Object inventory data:
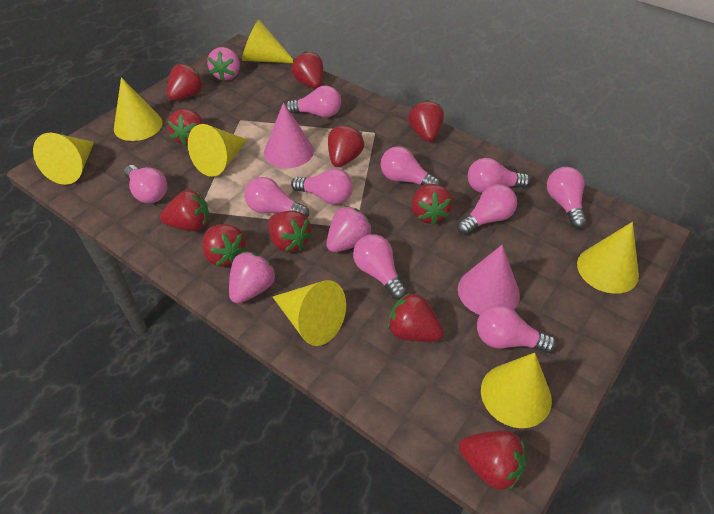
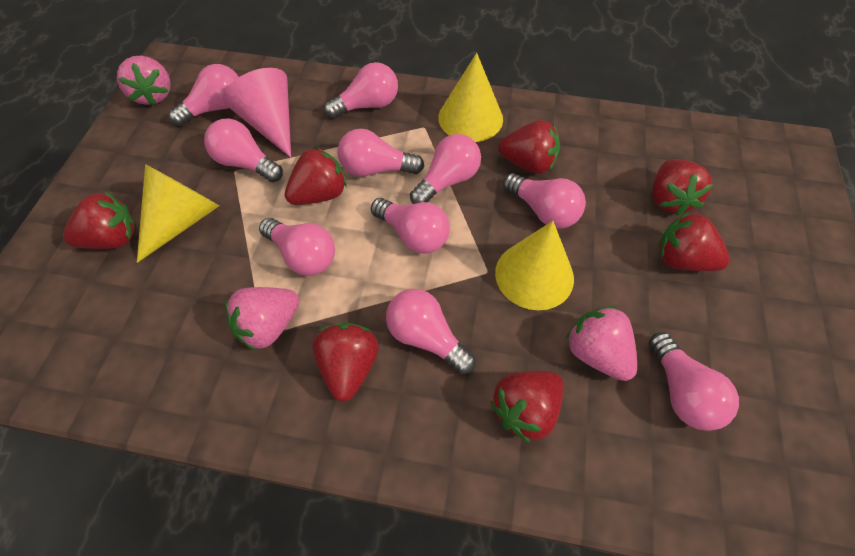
pink cone: 2 -> 1
red strawberry: 11 -> 7
yellow cone: 7 -> 3

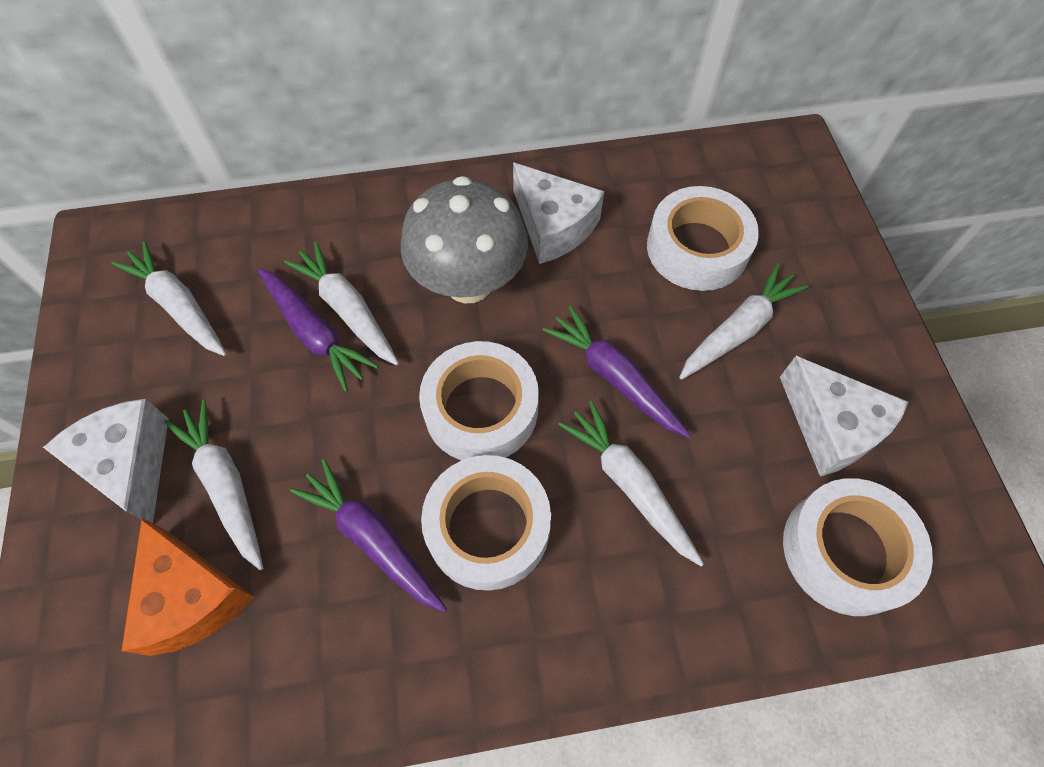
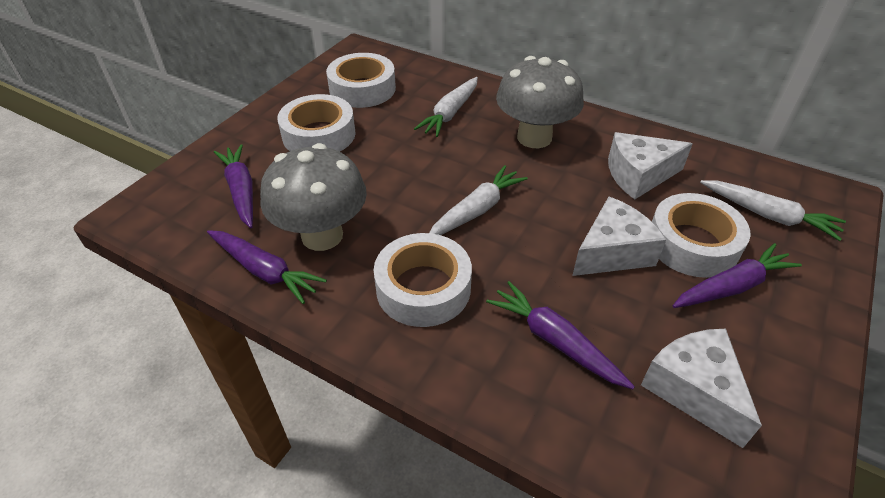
grey mushroom: 1 -> 2
orange cheese: 1 -> 0
purple carrot: 3 -> 4
white carrot: 5 -> 3

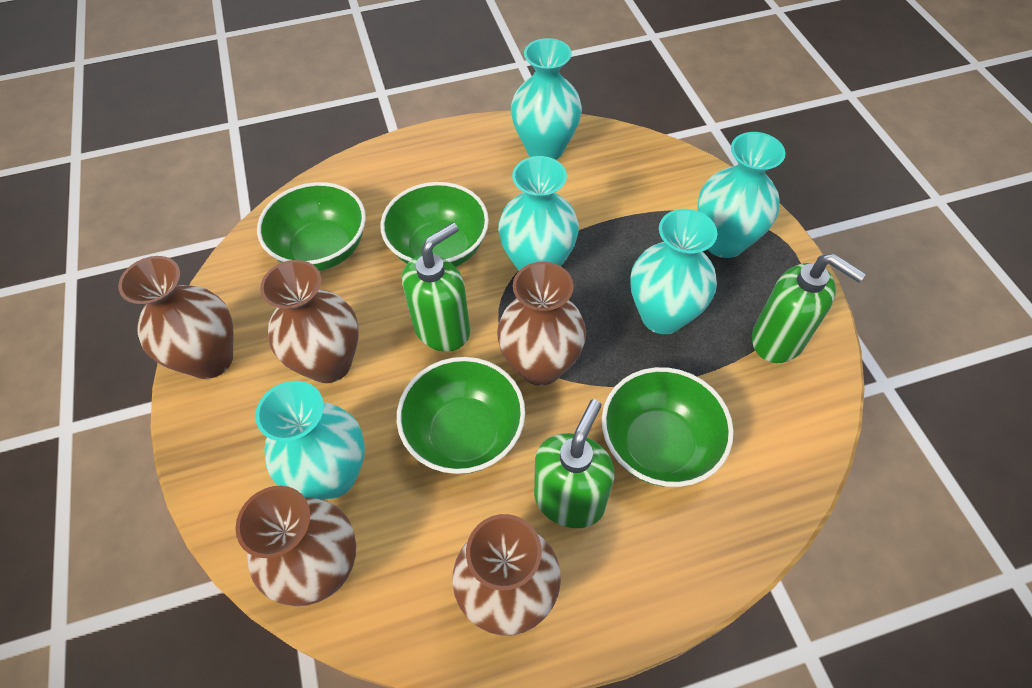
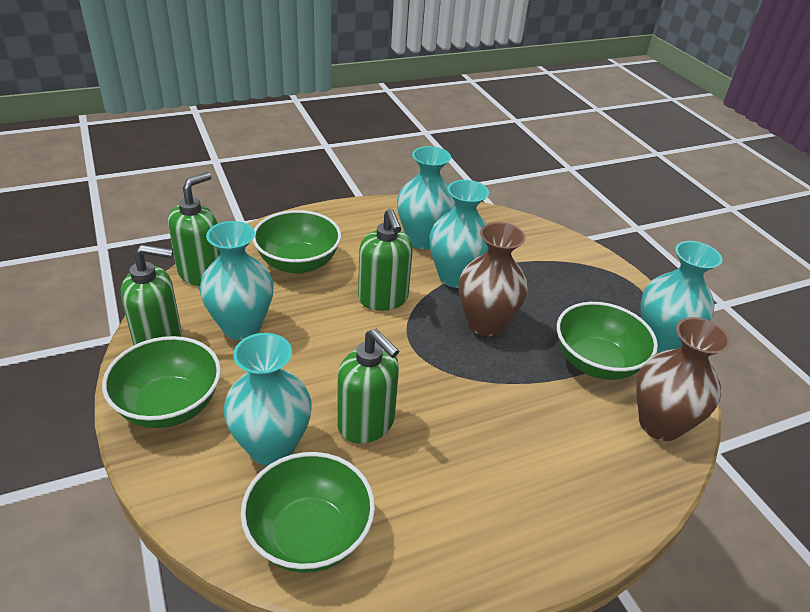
brown vase: 5 -> 2
green soap dispenser: 3 -> 4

(REQUIREMENT): With the pictures left out, copy exactly the lines from the one containing "white carrot: 5 -> 3" through the final line of the records above, both included.

(RESPONSE TO THE EXERCISE):
white carrot: 5 -> 3

brown vase: 5 -> 2
green soap dispenser: 3 -> 4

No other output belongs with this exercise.